══ Information ══

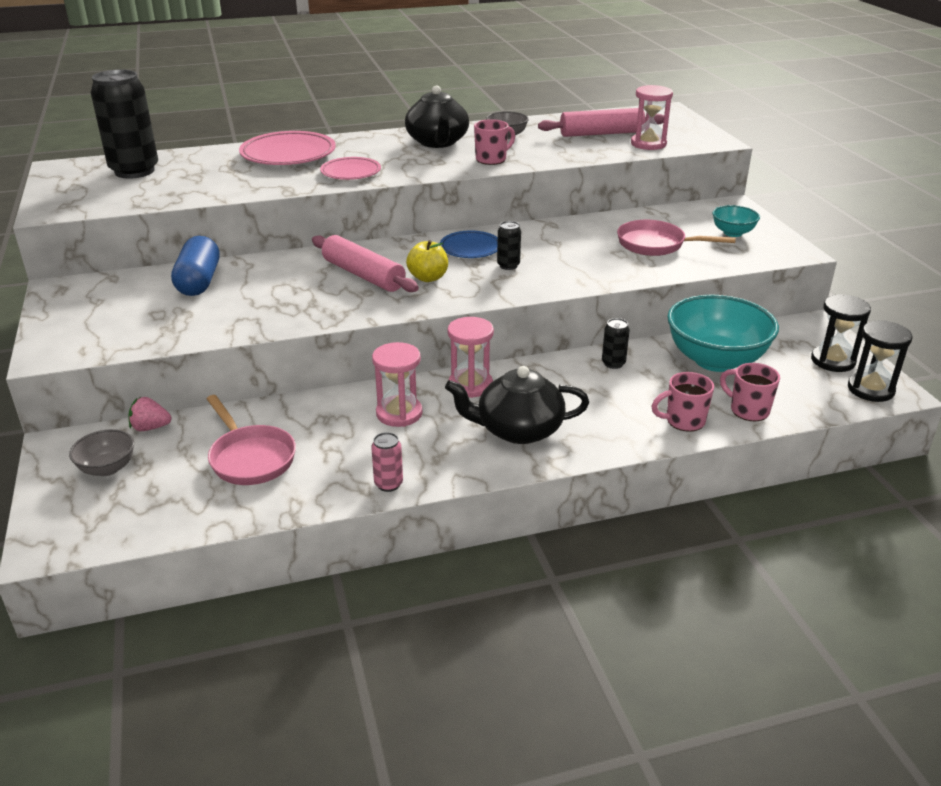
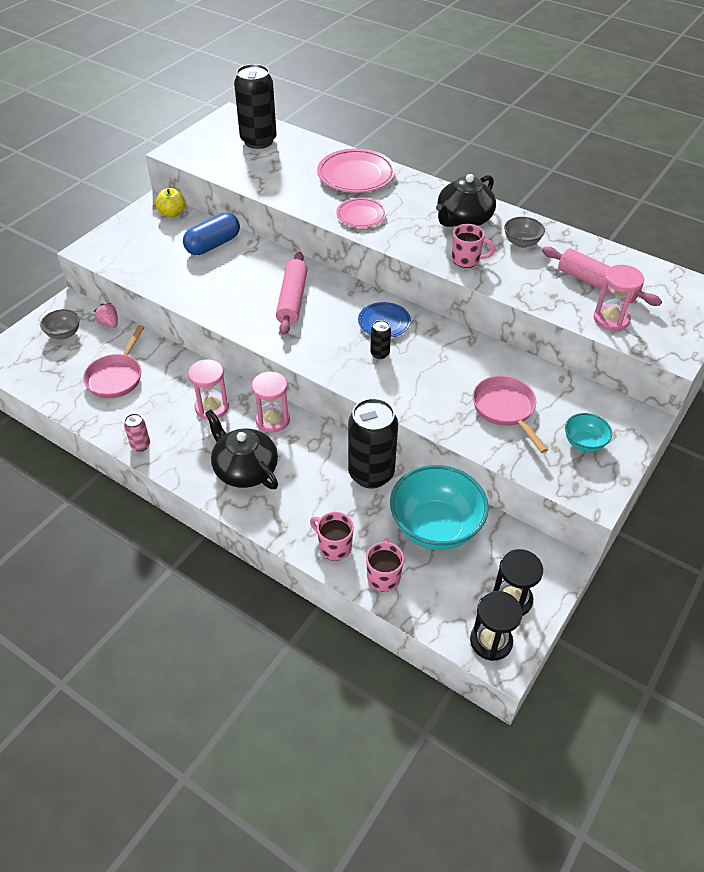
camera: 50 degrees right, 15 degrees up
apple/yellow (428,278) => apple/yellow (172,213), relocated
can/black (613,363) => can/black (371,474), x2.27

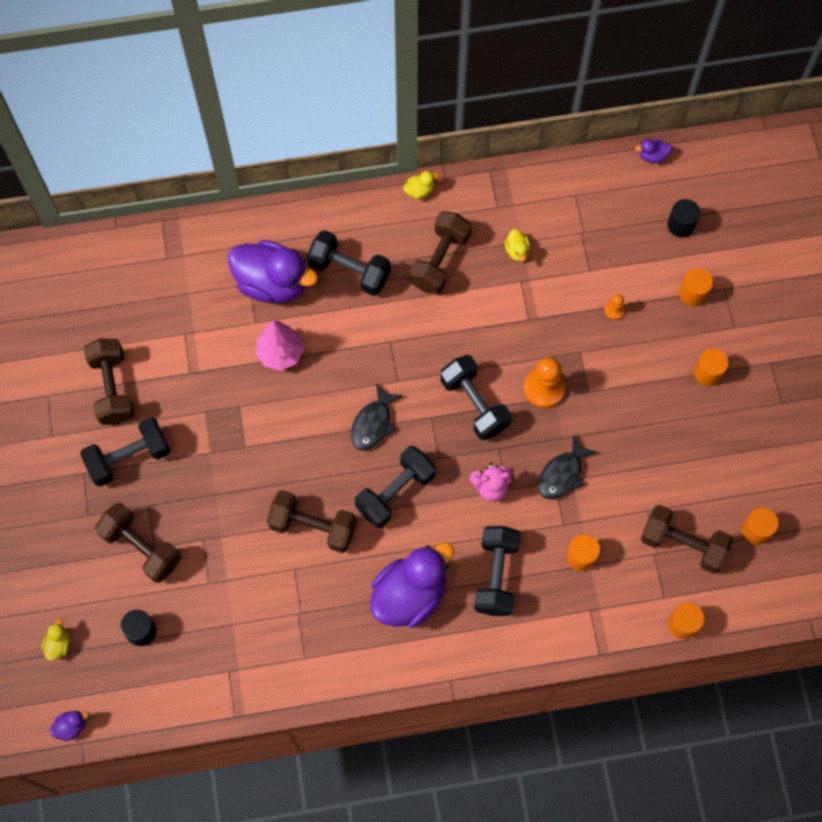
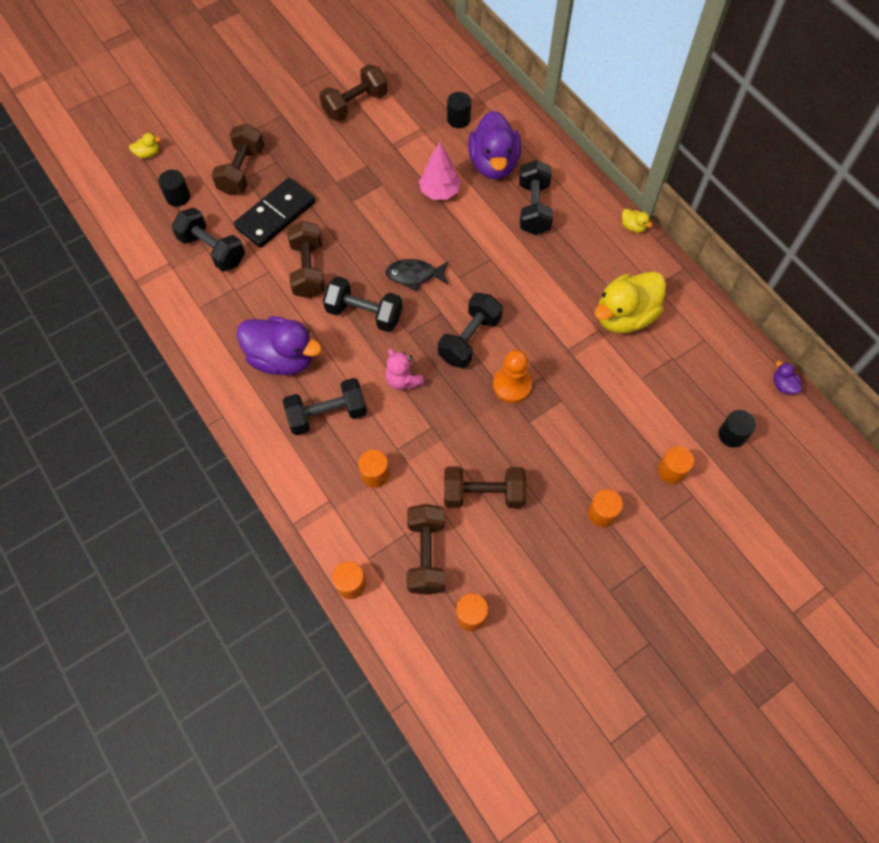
camera: 65 degrees right, 5 degrees down
duck/purple (71,726) => nothing
dumbbell/black (129,458) => dumbbell/black (212,250), relocated
dumbbell/brown (439,261) => dumbbell/brown (483,494), relocated
duck/yellow (517,251) => duck/yellow (624,316), x2.47
fish/black (562,474) => nothing
pawn/orange (614,310) => nothing
nothing => domino/black (275,215)
nothing => cylinder/black (458,119)

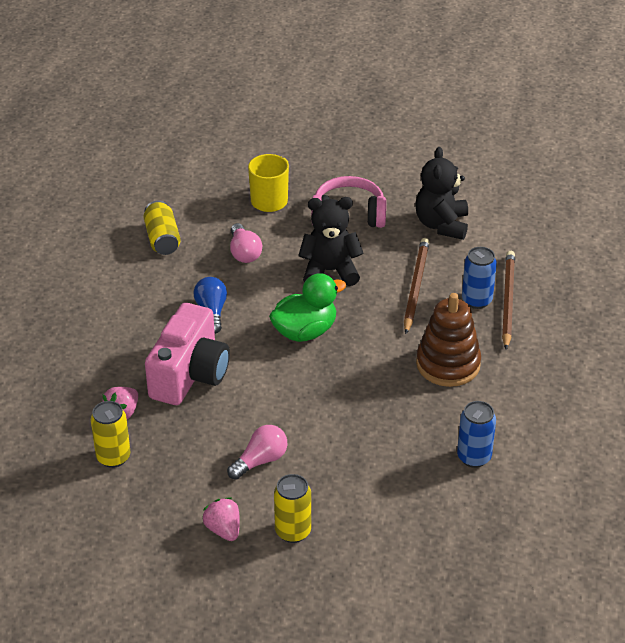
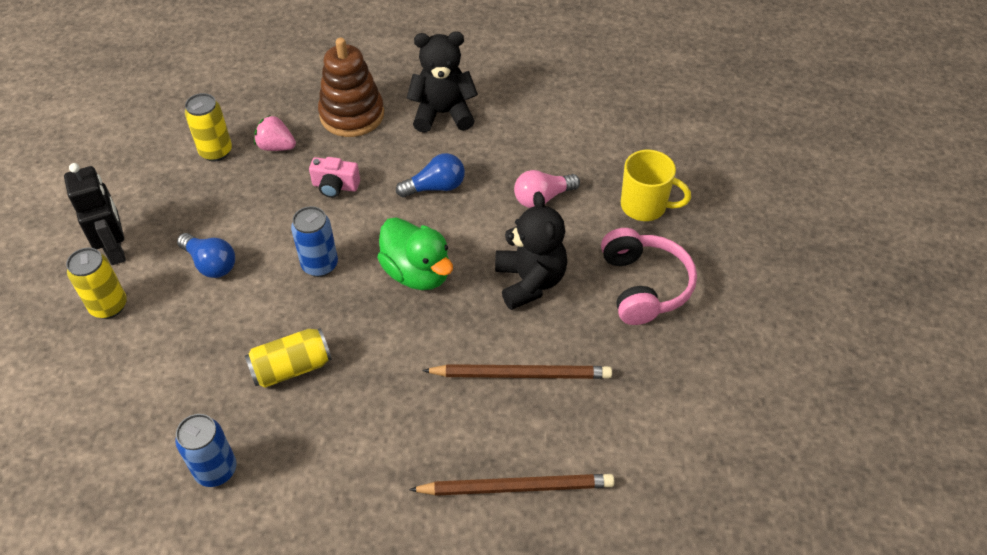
camera: 80 degrees right, 10 degrees up
can/yellow (162,239) => can/yellow (291,368), relocated
camera/pink (190,375) => camera/pink (335,186), x0.46
strawberry/pink (223,530) => robot/black (116,249)
light bulb/pink (260,461) => light bulb/blue (210,264)
teddy bear/black (441,225) => teddy bear/black (443,113), relocated
stacking toy/brown (448,364) => stacking toy/brown (352,115), relocated
can/blue (476,300) => can/blue (320,265), relocated

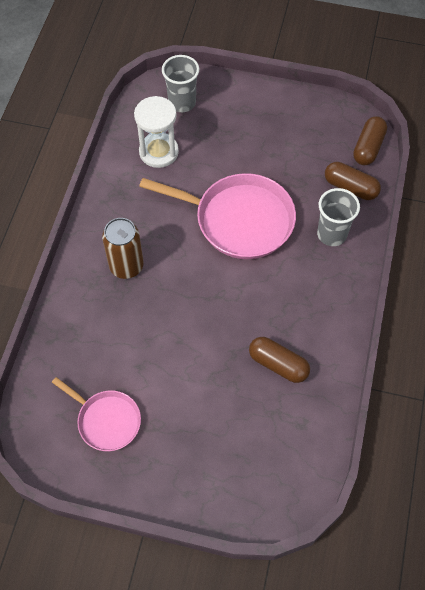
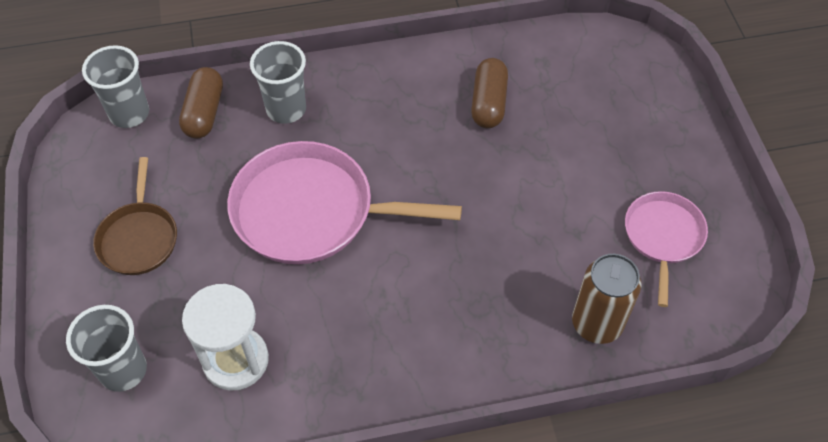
camera: 115 degrees left, 5 degrees down
can/brown (126,266) => can/brown (597,323), relocated
pan/pink (239,220) => pan/pink (311,211), 75 degrees counterclockwise
capsule/brown (368,147) => cup/grey (129,113)
nothing => pan/brown (139,238)

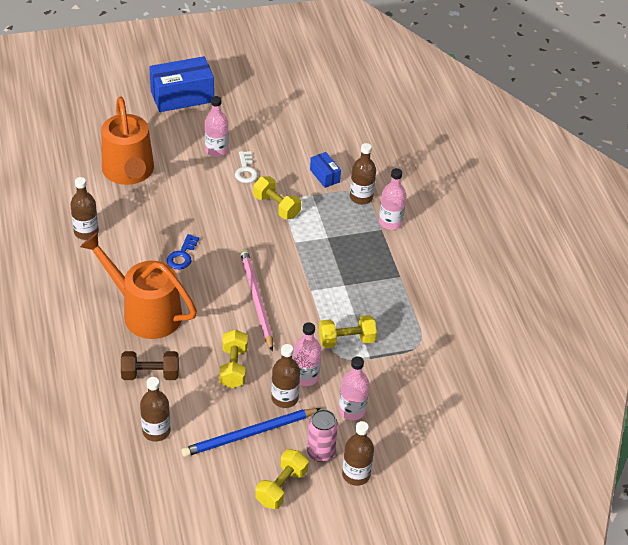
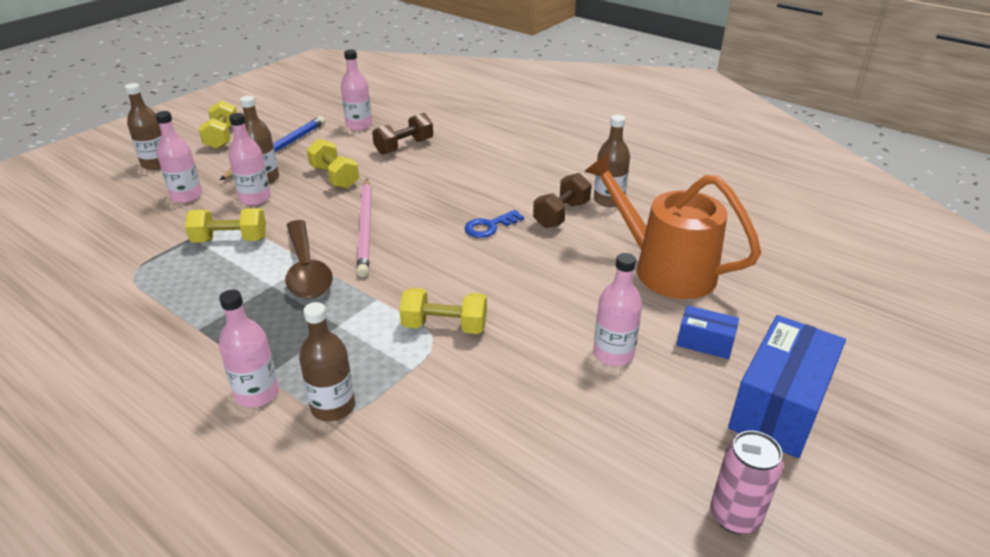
camera: 145 degrees right, 10 degrees down
watering can/orange (145,312) => nothing
bottle/brown (156,431) => bottle/pink (359,125)
key/blue (182,255) => key/blue (489,226), 105 degrees counterclockwise
key/white (246,170) => nothing
pencil/pink (256,300) => pencil/pink (365,228), 45 degrees clockwise
can/pink (320,452) => can/pink (735,516), relocated
box/blue (324,176) => box/blue (705,343), relocated
dumbbell/yellow (346,340) => dumbbell/yellow (230,240), 45 degrees clockwise
nothing => spoon/brown (306,270)
nothing => dumbbell/brown (561,214)

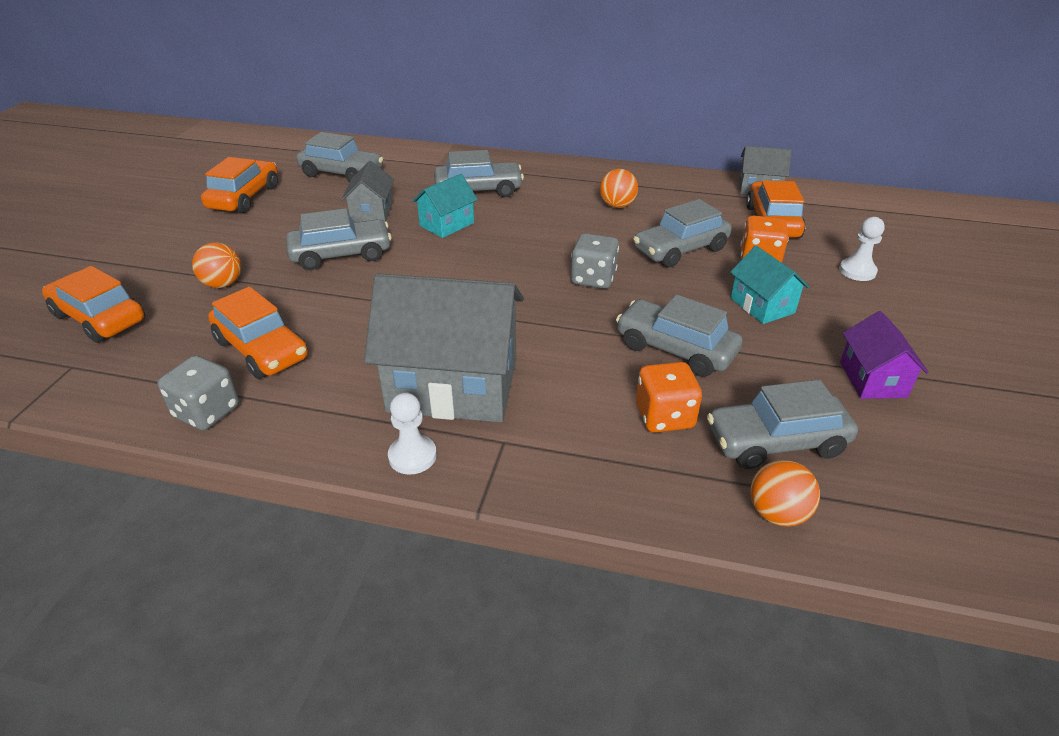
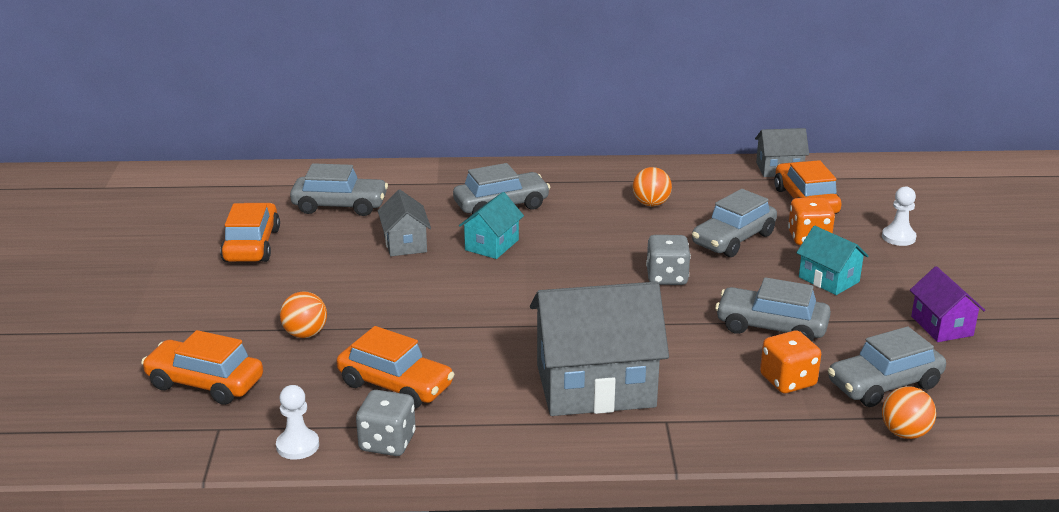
camera: 15 degrees left, 10 degrees down
car/grey (341,255) => nothing
pawn/white (412,456) => pawn/white (297,446), relocated

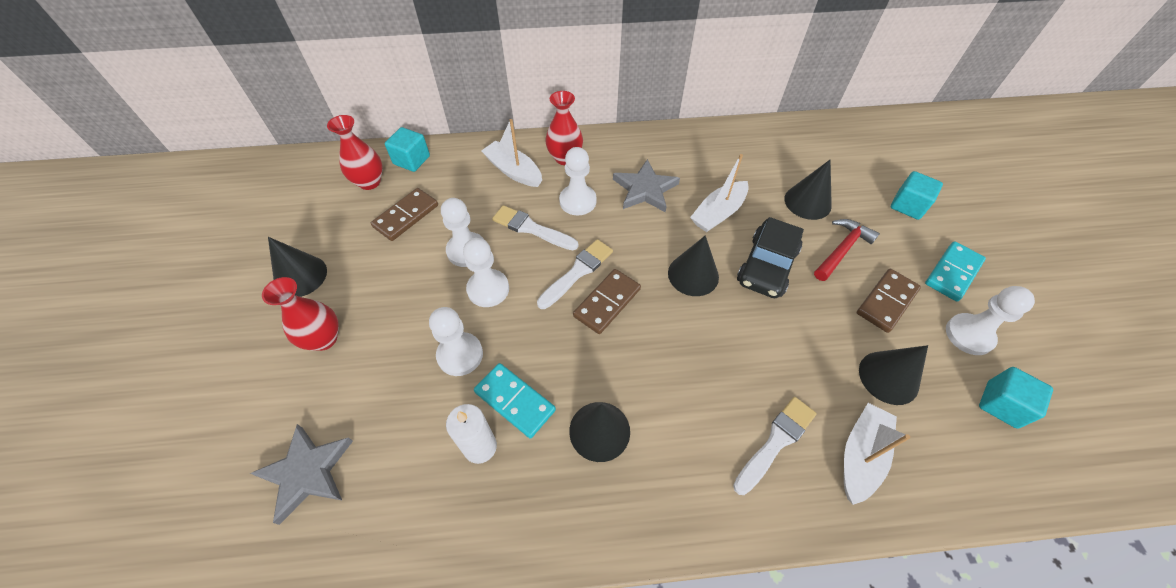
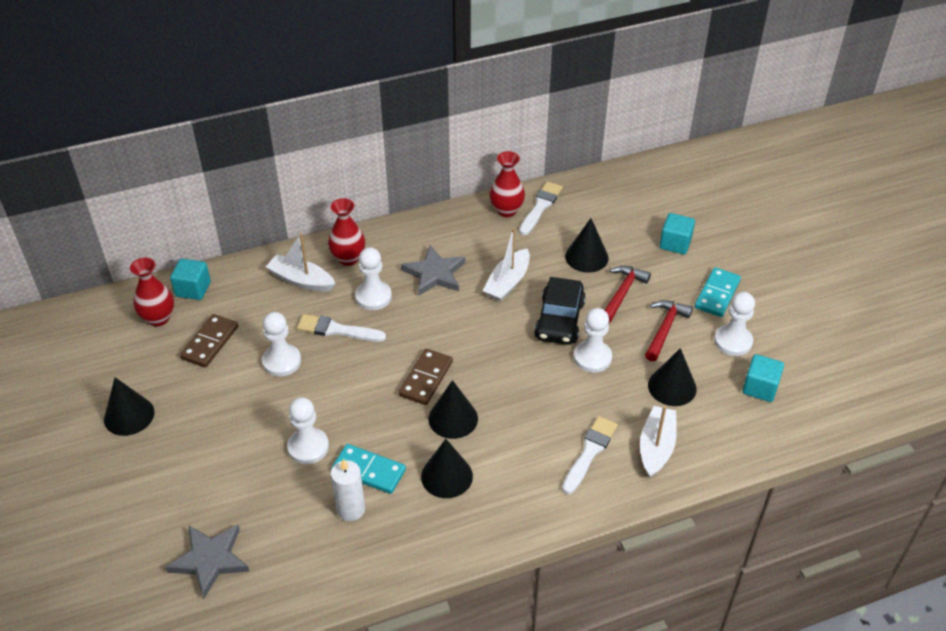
camera: 15 degrees left, 10 degrees down
vase/red (324,339) => vase/red (506,210), relocated
pawn/white (488,289) => pawn/white (592,357), relocated
brush/white (577,272) => brush/white (540,207), relocated
cone/black (693,275) => cone/black (453,418), relocated
domino/brown (886,302) => hammer/red (665,329)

═══

Task brief:
A faithful copy of each entry is required, and no picture may be carried into it.

Answer to the exercise:
camera: 50 degrees right, 15 degrees up
apple/yellow (428,278) => apple/yellow (172,213), relocated
can/black (613,363) => can/black (371,474), x2.27

camera: 65 degrees right, 5 degrees down
duck/purple (71,726) => nothing
dumbbell/black (129,458) => dumbbell/black (212,250), relocated
dumbbell/brown (439,261) => dumbbell/brown (483,494), relocated
duck/yellow (517,251) => duck/yellow (624,316), x2.47
fish/black (562,474) => nothing
pawn/orange (614,310) => nothing
nothing => domino/black (275,215)
nothing => cylinder/black (458,119)

camera: 80 degrees right, 10 degrees up
can/yellow (162,239) => can/yellow (291,368), relocated
camera/pink (190,375) => camera/pink (335,186), x0.46
strawberry/pink (223,530) => robot/black (116,249)
light bulb/pink (260,461) => light bulb/blue (210,264)
teddy bear/black (441,225) => teddy bear/black (443,113), relocated
stacking toy/brown (448,364) => stacking toy/brown (352,115), relocated
can/blue (476,300) => can/blue (320,265), relocated

camera: 115 degrees left, 5 degrees down
can/brown (126,266) => can/brown (597,323), relocated
pan/pink (239,220) => pan/pink (311,211), 75 degrees counterclockwise
capsule/brown (368,147) => cup/grey (129,113)
nothing => pan/brown (139,238)

camera: 145 degrees right, 10 degrees down
watering can/orange (145,312) => nothing
bottle/brown (156,431) => bottle/pink (359,125)
key/blue (182,255) => key/blue (489,226), 105 degrees counterclockwise
key/white (246,170) => nothing
pencil/pink (256,300) => pencil/pink (365,228), 45 degrees clockwise
can/pink (320,452) => can/pink (735,516), relocated
box/blue (324,176) => box/blue (705,343), relocated
dumbbell/yellow (346,340) => dumbbell/yellow (230,240), 45 degrees clockwise
nothing => spoon/brown (306,270)
nothing => dumbbell/brown (561,214)

camera: 15 degrees left, 10 degrees down
car/grey (341,255) => nothing
pawn/white (412,456) => pawn/white (297,446), relocated

camera: 15 degrees left, 10 degrees down
vase/red (324,339) => vase/red (506,210), relocated
pawn/white (488,289) => pawn/white (592,357), relocated
brush/white (577,272) => brush/white (540,207), relocated
cone/black (693,275) => cone/black (453,418), relocated
domino/brown (886,302) => hammer/red (665,329)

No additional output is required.